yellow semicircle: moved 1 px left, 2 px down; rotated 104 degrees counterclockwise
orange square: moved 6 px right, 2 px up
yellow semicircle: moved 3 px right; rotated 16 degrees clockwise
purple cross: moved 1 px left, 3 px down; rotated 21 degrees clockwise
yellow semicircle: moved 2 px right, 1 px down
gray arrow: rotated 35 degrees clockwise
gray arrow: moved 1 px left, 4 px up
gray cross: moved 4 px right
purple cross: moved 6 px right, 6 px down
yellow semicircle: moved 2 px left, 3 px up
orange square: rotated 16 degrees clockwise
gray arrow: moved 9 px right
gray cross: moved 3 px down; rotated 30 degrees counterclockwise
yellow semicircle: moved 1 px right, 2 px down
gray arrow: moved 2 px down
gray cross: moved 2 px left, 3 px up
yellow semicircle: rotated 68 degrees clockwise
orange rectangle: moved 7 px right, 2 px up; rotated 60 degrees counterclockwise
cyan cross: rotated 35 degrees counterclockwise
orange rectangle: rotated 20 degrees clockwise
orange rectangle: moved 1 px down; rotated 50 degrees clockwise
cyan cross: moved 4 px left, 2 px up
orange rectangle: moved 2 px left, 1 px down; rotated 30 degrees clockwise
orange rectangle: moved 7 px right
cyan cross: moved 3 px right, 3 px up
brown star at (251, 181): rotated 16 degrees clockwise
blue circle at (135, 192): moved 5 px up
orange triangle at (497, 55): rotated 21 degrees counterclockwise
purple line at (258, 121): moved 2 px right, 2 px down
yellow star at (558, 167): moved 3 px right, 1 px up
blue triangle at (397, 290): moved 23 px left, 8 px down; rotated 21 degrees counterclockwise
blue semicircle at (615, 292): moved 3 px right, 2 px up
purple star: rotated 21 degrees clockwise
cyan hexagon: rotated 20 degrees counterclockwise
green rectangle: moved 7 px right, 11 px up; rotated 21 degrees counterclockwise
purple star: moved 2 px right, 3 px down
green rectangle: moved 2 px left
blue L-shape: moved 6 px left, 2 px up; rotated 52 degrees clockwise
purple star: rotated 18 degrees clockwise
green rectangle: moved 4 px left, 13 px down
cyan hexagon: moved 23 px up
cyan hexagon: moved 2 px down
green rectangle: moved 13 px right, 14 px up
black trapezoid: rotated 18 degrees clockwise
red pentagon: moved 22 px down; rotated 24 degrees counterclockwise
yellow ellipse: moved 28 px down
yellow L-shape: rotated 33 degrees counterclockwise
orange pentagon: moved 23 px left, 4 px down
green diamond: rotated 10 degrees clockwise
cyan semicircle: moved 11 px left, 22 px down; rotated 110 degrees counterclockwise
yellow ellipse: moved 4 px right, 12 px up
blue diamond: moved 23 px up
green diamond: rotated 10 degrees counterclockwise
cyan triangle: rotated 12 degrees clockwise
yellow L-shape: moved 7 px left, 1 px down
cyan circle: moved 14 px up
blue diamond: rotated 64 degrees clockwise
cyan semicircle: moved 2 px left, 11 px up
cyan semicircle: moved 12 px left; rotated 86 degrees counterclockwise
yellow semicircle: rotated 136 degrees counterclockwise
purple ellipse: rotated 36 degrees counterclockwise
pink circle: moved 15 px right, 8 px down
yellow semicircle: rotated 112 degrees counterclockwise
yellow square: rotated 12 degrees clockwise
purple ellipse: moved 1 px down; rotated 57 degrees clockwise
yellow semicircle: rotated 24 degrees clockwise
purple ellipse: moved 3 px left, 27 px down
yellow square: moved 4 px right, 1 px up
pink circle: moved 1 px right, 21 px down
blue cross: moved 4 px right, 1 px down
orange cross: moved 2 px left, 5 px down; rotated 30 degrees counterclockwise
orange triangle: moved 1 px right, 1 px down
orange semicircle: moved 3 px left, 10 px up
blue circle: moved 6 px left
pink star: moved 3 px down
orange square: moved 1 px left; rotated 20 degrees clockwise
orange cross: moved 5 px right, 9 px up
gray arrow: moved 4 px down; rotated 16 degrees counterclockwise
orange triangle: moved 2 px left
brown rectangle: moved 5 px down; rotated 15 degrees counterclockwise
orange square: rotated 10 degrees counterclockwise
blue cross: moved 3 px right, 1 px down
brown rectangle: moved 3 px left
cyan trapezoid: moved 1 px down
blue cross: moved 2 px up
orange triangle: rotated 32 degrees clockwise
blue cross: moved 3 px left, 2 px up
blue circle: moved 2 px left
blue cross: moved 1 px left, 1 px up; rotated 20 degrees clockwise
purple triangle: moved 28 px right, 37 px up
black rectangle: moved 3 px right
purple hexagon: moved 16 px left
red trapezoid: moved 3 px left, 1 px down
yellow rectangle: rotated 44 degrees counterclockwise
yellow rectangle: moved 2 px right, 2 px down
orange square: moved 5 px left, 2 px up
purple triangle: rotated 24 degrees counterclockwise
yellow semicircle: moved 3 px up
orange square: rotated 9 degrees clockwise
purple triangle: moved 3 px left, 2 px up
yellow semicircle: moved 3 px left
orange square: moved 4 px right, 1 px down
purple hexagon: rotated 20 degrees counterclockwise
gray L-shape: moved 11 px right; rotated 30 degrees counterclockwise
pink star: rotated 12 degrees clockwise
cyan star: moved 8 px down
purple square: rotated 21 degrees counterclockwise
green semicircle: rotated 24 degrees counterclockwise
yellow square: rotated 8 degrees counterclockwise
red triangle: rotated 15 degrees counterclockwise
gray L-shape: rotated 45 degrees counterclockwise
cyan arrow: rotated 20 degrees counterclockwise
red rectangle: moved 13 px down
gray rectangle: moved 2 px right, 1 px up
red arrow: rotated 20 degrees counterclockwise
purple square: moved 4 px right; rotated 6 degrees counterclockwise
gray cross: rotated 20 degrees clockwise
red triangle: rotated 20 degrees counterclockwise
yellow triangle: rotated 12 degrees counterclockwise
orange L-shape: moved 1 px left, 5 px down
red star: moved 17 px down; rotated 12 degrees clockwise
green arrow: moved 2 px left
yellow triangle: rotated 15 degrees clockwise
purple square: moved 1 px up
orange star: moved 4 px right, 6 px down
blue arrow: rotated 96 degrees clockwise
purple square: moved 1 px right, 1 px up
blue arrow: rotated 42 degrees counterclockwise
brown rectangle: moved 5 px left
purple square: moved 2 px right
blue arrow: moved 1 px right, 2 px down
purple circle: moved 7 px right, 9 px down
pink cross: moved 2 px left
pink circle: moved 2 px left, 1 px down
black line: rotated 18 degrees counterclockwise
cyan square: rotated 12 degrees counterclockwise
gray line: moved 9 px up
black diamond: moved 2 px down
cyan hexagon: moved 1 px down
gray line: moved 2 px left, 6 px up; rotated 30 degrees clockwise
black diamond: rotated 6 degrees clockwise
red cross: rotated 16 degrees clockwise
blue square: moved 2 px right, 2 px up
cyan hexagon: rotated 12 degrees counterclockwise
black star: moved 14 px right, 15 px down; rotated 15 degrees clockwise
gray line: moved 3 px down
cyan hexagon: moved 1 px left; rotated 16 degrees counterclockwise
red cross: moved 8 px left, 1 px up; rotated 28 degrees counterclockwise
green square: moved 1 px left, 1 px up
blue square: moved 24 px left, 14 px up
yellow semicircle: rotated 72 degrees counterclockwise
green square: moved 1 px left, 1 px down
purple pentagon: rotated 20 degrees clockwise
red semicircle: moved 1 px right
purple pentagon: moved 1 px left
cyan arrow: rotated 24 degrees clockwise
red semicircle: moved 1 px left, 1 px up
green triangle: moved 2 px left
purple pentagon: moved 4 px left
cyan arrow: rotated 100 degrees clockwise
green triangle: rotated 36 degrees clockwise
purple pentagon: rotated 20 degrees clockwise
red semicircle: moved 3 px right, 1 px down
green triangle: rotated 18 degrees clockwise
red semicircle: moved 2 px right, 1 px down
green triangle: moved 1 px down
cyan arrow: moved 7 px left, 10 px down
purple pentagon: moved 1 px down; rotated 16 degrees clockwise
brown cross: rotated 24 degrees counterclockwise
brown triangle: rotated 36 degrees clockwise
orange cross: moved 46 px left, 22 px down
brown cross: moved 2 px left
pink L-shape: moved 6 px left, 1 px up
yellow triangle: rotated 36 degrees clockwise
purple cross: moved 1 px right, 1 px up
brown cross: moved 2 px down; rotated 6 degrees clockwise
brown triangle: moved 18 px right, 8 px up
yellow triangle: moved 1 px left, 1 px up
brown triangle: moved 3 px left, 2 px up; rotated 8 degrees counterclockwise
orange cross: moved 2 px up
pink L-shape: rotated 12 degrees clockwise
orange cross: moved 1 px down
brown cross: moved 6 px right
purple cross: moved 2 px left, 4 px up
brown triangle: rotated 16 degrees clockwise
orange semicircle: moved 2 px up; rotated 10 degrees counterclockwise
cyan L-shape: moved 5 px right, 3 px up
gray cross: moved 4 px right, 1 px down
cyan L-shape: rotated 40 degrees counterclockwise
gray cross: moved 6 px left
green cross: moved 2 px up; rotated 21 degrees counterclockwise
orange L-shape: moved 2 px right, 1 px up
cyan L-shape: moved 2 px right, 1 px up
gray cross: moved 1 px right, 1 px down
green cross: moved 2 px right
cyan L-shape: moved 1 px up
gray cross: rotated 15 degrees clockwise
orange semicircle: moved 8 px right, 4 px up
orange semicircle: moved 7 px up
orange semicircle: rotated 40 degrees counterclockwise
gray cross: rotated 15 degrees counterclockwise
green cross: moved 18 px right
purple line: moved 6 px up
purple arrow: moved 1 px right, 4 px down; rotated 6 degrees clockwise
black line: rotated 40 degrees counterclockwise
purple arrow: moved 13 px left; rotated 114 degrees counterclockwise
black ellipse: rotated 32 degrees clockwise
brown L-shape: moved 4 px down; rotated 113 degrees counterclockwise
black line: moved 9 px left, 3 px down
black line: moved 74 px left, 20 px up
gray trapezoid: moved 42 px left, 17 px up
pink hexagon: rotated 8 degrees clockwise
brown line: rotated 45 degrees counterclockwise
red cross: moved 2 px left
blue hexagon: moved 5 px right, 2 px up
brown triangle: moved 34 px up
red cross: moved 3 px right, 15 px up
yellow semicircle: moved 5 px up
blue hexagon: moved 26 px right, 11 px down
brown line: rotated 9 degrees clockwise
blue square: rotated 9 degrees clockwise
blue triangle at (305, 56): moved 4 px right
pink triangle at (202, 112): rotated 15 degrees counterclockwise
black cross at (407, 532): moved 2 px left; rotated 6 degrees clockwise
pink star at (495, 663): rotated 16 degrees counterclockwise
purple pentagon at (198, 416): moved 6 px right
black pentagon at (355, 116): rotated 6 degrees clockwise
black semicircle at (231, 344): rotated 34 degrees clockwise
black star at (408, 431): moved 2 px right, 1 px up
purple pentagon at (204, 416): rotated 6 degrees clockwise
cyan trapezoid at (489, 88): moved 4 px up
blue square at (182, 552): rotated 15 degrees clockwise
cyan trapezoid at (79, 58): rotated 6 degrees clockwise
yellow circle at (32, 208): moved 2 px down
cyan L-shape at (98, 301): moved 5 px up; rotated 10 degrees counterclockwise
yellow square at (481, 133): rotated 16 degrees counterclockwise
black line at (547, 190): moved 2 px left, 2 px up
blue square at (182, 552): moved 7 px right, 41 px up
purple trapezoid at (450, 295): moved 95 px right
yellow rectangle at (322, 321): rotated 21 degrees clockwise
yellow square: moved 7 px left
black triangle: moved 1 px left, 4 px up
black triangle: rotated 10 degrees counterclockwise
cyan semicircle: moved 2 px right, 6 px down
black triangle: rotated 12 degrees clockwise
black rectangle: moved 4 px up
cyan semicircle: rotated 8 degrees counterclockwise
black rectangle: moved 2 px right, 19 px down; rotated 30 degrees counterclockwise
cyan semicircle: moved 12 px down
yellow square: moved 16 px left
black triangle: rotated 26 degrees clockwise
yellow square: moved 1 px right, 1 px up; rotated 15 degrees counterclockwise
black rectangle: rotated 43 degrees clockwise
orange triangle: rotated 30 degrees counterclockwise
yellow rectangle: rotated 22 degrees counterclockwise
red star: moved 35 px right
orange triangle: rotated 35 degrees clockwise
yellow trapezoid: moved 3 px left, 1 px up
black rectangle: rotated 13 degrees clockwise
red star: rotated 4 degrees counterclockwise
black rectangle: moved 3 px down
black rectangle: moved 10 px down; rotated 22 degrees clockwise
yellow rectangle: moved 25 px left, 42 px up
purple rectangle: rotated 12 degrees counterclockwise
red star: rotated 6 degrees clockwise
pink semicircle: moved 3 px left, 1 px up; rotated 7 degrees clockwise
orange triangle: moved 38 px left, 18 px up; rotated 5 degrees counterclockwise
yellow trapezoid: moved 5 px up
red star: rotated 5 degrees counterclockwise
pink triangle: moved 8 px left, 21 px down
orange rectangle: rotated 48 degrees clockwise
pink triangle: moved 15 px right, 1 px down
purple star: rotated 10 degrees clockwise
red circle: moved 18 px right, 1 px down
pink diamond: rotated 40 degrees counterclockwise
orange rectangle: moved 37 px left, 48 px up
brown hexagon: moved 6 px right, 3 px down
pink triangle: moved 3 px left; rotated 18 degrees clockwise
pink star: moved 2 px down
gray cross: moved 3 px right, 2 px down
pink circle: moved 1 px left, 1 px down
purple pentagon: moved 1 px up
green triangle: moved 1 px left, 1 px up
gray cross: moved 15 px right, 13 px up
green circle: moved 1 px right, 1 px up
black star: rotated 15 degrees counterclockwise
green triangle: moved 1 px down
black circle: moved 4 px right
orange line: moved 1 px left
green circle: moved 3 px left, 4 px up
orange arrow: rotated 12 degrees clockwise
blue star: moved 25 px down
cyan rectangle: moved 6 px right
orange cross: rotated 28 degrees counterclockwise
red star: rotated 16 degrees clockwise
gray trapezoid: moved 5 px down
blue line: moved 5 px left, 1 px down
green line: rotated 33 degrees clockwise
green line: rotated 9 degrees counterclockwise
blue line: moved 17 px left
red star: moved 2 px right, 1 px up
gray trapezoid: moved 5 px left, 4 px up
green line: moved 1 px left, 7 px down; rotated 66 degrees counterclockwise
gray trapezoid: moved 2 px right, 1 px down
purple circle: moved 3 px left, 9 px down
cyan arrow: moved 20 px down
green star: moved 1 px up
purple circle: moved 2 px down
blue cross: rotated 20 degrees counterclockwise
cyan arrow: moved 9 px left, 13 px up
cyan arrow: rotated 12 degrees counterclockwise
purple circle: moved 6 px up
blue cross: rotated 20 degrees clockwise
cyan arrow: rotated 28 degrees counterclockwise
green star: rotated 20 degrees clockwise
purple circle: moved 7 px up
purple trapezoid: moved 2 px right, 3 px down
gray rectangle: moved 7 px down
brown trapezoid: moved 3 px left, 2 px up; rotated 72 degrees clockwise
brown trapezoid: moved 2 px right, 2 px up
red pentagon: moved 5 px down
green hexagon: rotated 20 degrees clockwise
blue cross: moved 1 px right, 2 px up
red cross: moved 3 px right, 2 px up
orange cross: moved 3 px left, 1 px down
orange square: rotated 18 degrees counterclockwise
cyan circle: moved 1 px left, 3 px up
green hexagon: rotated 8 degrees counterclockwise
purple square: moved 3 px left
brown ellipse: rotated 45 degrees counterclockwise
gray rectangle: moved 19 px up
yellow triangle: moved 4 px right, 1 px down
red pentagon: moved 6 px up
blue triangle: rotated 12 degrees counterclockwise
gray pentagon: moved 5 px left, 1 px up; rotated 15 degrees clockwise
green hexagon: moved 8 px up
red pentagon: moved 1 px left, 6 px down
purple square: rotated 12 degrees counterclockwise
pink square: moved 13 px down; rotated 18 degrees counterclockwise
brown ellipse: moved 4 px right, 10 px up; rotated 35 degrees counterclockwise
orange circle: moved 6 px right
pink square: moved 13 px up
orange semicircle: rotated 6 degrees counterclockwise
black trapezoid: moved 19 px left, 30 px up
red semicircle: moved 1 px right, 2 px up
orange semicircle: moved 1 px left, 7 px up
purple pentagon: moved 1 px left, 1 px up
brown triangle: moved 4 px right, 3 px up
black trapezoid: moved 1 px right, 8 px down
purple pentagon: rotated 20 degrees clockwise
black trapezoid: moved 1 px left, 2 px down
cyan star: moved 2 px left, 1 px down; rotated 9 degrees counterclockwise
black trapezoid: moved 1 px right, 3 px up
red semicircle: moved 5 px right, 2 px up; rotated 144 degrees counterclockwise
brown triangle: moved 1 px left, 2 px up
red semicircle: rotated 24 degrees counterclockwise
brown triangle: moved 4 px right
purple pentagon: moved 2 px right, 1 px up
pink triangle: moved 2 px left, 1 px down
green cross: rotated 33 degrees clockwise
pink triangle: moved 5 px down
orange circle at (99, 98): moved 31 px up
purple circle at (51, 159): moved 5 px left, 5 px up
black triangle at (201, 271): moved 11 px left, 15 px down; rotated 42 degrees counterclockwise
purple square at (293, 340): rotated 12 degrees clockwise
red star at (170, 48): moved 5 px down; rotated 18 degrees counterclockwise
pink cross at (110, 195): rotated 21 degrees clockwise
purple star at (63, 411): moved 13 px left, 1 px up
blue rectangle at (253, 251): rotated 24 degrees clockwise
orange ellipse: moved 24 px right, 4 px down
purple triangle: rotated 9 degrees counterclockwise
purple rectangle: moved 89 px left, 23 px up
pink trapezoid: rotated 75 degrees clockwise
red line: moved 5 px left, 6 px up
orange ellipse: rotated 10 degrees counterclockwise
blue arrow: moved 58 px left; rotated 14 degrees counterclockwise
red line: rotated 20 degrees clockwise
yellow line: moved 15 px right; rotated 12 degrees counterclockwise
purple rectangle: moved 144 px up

------------------------------------

-- Requirements --
Can you change "orange square" to "red square" in the items from the very first line through the line with "purple cross: moved 1 px left, 3", keeping everything else the same?

-- Correct result --
yellow semicircle: moved 1 px left, 2 px down; rotated 104 degrees counterclockwise
red square: moved 6 px right, 2 px up
yellow semicircle: moved 3 px right; rotated 16 degrees clockwise
purple cross: moved 1 px left, 3 px down; rotated 21 degrees clockwise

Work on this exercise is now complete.